== EXERCISE DATA

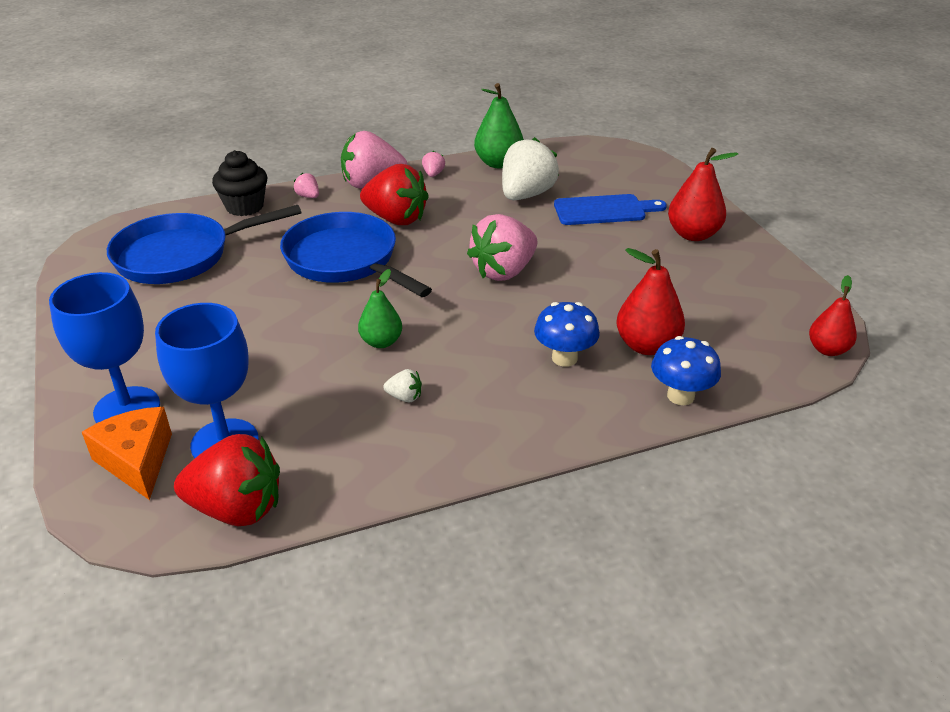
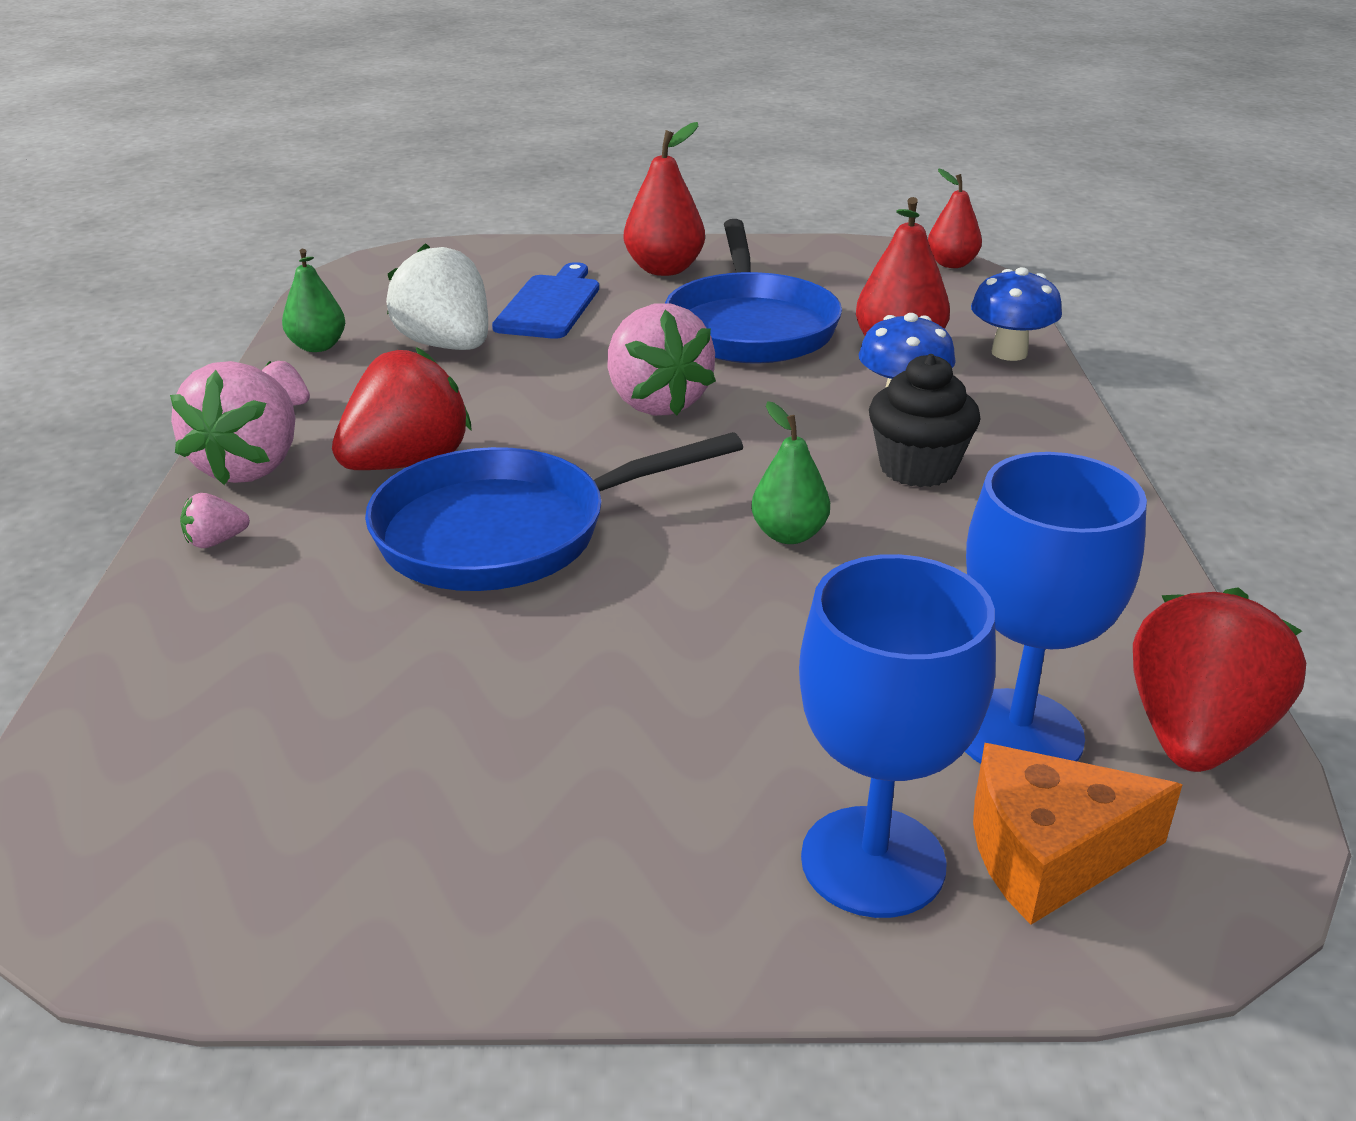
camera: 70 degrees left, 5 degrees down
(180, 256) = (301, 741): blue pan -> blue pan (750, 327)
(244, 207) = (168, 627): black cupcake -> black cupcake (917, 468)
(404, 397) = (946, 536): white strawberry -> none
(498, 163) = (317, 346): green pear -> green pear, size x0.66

====
== EXERCISE DATA

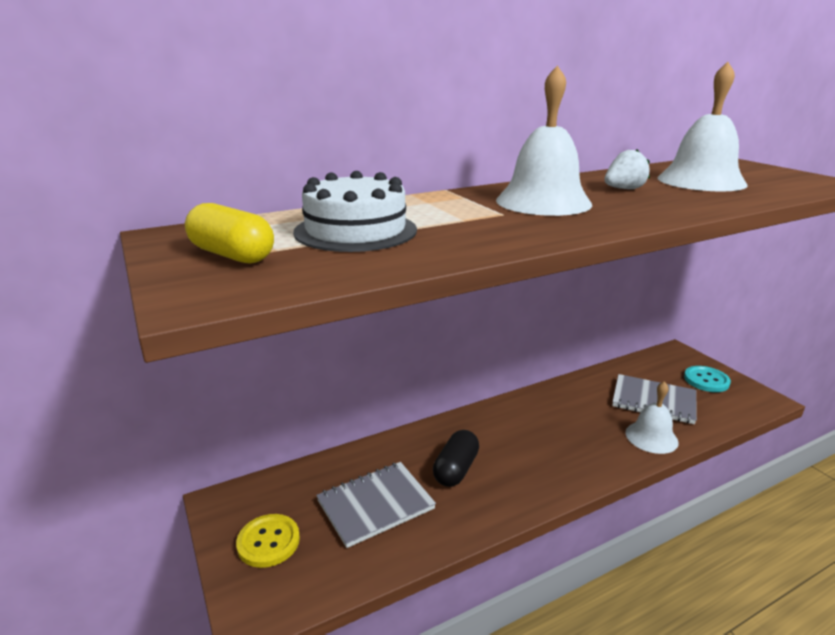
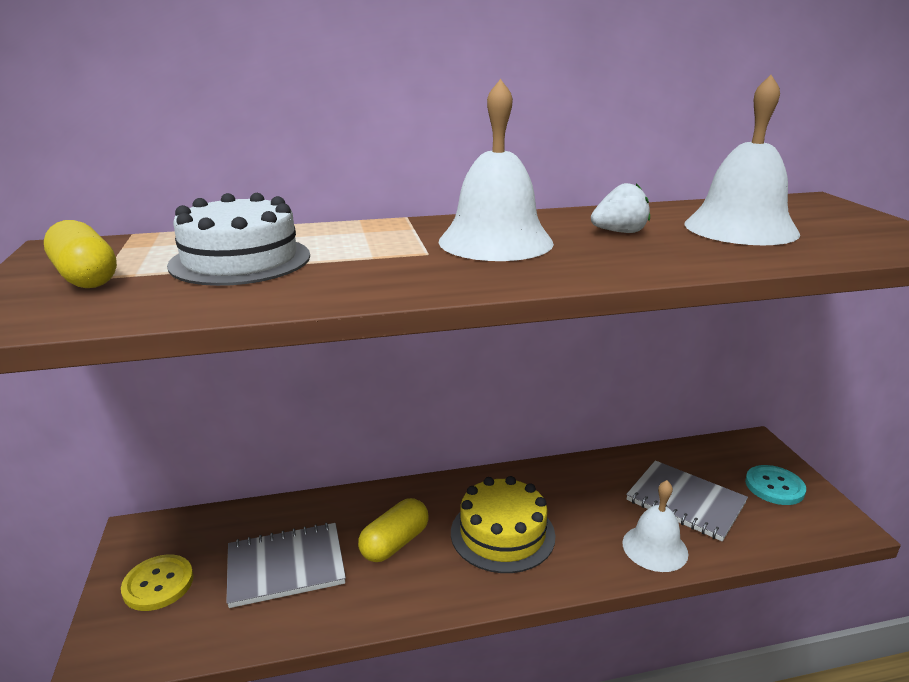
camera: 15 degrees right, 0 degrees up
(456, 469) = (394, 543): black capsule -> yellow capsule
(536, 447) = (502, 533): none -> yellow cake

====
== EXERCISE DATA

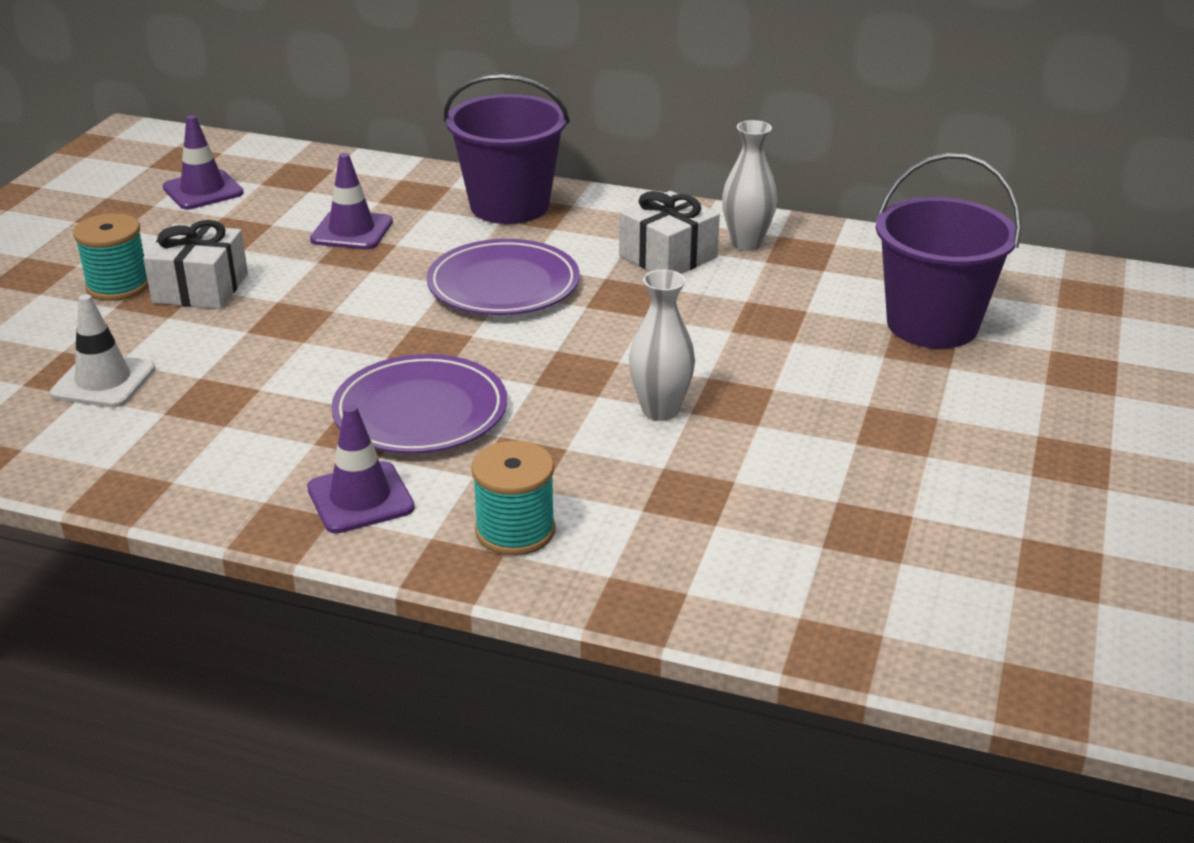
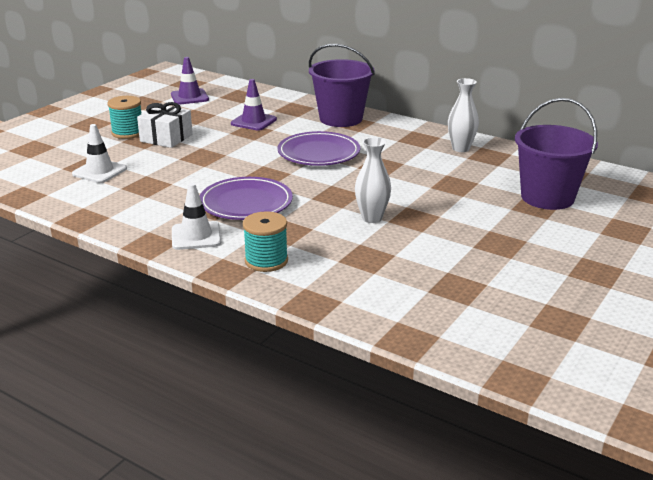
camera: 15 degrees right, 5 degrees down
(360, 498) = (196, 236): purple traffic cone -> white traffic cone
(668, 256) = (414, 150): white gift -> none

====

AIM OF THE EXERCISE:
Could you restate, word for word, the lines above from the one with "(180, 256) = (301, 741): blue" to the one with "(498, 163) = (317, 346): green", both included?

SOLUTION TO THIS PROBLEM:
(180, 256) = (301, 741): blue pan -> blue pan (750, 327)
(244, 207) = (168, 627): black cupcake -> black cupcake (917, 468)
(404, 397) = (946, 536): white strawberry -> none
(498, 163) = (317, 346): green pear -> green pear, size x0.66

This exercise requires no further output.